▶ TASK DETAILS: Report only the number of lines in the data below that contain the word "building". Case counts.

[Start of RECORDS FOR THIS EXERCISE]

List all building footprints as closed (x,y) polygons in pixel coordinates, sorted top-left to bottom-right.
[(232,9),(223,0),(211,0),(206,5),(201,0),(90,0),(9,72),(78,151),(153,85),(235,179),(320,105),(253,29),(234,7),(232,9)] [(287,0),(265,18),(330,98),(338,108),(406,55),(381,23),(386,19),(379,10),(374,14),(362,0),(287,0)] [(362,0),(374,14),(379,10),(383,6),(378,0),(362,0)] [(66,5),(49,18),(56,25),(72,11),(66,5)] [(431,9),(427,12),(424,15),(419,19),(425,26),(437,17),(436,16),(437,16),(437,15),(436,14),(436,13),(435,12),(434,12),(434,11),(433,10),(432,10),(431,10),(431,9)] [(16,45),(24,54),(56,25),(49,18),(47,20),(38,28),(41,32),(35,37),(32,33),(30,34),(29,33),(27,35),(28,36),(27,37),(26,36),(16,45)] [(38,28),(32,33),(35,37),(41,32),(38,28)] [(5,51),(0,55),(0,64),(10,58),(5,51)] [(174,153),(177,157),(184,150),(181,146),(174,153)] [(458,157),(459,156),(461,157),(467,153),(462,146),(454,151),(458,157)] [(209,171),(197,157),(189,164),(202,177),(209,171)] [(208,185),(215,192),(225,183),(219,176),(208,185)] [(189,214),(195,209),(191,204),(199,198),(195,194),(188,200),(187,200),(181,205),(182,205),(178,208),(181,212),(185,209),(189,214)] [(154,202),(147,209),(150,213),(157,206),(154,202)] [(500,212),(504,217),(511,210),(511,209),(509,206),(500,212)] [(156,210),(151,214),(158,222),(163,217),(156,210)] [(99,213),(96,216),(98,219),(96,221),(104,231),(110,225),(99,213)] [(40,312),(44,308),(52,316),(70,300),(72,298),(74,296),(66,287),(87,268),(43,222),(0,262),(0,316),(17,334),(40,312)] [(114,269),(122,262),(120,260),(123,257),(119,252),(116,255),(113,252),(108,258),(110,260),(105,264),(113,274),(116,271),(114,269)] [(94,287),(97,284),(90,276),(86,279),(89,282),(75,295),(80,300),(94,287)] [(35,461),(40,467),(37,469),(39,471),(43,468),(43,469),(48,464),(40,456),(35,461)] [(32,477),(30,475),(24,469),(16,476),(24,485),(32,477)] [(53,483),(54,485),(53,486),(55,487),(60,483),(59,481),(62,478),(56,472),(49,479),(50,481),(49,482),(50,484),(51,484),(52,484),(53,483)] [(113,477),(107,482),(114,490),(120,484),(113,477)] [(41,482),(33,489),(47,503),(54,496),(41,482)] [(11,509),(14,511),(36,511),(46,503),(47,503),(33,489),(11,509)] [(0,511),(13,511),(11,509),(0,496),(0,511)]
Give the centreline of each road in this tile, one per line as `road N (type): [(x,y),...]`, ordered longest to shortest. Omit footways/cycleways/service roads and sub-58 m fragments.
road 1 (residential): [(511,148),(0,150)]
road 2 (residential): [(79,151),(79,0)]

[End of RECORDS FOR THIS EXERCISE]
[Start of RECORDS FOR THIS EXERCISE]

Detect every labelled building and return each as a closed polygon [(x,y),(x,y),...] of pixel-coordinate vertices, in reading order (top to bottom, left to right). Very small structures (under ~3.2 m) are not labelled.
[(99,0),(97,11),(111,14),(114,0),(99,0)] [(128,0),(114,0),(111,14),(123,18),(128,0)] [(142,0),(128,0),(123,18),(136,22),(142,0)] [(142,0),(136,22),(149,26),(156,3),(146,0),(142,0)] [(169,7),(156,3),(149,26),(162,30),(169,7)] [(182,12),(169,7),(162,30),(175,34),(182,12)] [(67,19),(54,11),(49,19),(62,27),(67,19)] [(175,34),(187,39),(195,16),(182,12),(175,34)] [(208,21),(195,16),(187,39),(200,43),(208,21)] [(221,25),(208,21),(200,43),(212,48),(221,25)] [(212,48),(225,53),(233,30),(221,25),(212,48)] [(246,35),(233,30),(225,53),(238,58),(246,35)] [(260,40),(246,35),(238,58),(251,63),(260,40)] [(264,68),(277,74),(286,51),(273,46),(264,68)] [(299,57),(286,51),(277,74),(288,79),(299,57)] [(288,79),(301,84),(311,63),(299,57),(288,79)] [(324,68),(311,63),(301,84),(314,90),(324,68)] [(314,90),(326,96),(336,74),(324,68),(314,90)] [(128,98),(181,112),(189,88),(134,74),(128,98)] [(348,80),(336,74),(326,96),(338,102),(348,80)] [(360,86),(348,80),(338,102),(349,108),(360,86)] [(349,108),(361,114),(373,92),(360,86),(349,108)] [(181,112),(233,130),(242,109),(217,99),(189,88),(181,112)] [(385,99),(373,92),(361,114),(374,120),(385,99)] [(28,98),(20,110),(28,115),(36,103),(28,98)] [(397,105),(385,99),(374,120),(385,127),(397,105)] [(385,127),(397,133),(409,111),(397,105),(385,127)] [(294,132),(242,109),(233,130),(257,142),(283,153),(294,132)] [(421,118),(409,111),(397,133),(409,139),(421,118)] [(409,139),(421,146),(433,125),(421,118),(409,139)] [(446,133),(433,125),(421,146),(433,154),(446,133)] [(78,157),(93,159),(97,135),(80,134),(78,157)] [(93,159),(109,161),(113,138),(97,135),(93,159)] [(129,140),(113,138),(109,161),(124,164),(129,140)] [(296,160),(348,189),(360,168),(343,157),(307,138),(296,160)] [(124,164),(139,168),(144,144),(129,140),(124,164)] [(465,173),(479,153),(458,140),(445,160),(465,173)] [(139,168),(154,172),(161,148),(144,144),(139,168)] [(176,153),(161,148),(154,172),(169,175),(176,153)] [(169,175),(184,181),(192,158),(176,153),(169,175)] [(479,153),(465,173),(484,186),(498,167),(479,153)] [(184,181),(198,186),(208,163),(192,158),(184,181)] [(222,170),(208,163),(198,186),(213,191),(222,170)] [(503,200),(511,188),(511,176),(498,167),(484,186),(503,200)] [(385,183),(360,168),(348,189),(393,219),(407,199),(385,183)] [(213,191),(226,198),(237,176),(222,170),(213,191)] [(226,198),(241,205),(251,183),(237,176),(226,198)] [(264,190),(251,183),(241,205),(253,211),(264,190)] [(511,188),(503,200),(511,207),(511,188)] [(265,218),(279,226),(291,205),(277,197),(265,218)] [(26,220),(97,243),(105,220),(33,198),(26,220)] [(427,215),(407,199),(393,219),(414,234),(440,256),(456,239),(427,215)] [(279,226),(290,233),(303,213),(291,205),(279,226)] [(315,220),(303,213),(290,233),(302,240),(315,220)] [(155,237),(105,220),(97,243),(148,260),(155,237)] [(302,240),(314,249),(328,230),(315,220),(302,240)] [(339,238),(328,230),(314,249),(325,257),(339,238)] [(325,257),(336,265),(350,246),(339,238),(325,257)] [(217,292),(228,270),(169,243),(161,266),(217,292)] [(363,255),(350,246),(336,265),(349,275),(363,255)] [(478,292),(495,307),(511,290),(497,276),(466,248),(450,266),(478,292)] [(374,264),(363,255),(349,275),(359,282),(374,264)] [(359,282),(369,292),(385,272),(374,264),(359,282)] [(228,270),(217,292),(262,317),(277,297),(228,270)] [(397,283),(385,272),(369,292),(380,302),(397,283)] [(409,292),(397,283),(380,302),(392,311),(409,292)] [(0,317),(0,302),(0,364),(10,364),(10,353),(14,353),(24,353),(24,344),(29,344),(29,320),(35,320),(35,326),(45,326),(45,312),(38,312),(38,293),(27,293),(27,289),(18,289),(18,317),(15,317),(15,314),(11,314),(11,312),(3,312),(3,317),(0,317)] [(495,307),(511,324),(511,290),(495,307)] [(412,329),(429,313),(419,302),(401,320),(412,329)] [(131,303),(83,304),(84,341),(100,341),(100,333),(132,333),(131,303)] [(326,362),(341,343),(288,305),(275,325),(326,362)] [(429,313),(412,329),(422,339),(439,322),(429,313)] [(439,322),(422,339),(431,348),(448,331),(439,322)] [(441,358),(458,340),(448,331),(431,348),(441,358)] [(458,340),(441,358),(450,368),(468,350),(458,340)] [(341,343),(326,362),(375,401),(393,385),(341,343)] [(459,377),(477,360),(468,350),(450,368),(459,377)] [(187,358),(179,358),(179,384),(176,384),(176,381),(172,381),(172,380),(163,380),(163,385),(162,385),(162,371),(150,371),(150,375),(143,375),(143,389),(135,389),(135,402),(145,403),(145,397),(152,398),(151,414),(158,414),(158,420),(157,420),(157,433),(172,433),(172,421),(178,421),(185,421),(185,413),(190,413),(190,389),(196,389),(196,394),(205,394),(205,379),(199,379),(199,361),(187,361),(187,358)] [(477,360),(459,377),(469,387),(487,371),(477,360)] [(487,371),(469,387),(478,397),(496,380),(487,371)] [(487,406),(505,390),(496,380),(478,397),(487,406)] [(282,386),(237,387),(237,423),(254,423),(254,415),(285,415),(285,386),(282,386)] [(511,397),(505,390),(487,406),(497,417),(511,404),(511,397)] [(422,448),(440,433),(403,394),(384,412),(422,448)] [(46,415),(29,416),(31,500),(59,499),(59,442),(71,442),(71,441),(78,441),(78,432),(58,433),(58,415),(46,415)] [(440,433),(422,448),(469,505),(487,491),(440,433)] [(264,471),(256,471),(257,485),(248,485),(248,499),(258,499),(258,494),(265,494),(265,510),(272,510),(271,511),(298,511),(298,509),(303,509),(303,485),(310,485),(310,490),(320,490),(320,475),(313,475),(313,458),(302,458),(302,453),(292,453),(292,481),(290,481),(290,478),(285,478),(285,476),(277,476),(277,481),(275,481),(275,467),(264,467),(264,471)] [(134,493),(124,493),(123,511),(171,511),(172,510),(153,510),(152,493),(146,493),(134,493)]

[End of RECORDS FOR THIS EXERCISE]

▶ WORKED SOLUTION: 2